## AIM OF THE TASK
For this exercise, copy all the data exactly and include none of the pictures.

## COLLECTED MATERIAL
[Start of Attachment]
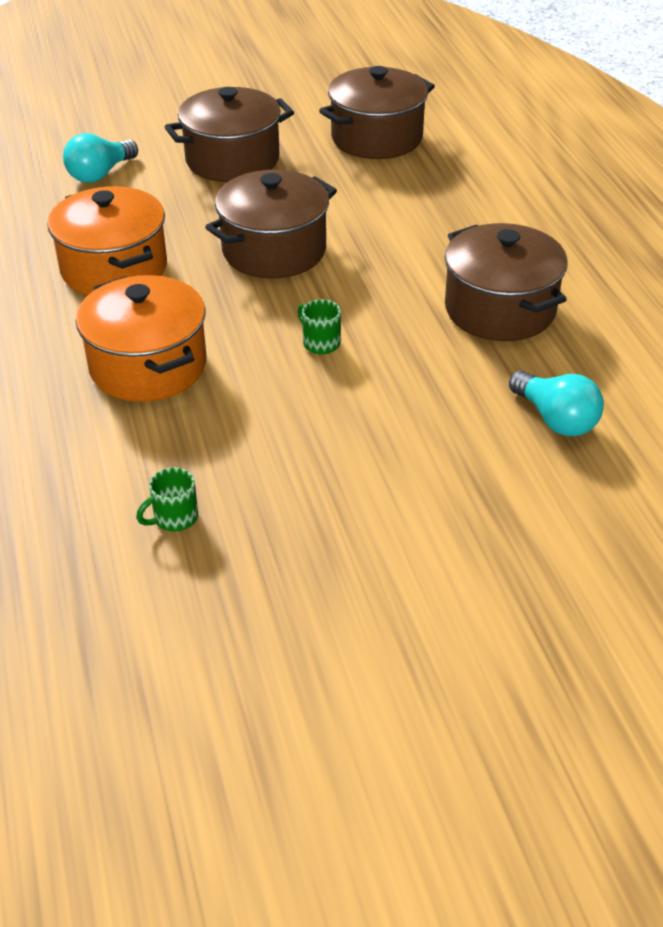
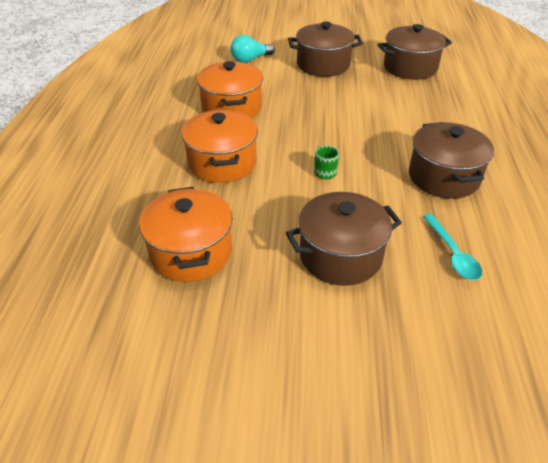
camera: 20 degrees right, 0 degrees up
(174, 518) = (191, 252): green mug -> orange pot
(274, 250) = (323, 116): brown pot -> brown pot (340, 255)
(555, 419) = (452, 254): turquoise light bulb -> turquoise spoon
[End of Attachment]
## ANSWER SPACE
camera: 20 degrees right, 0 degrees up
(174, 518) = (191, 252): green mug -> orange pot
(274, 250) = (323, 116): brown pot -> brown pot (340, 255)
(555, 419) = (452, 254): turquoise light bulb -> turquoise spoon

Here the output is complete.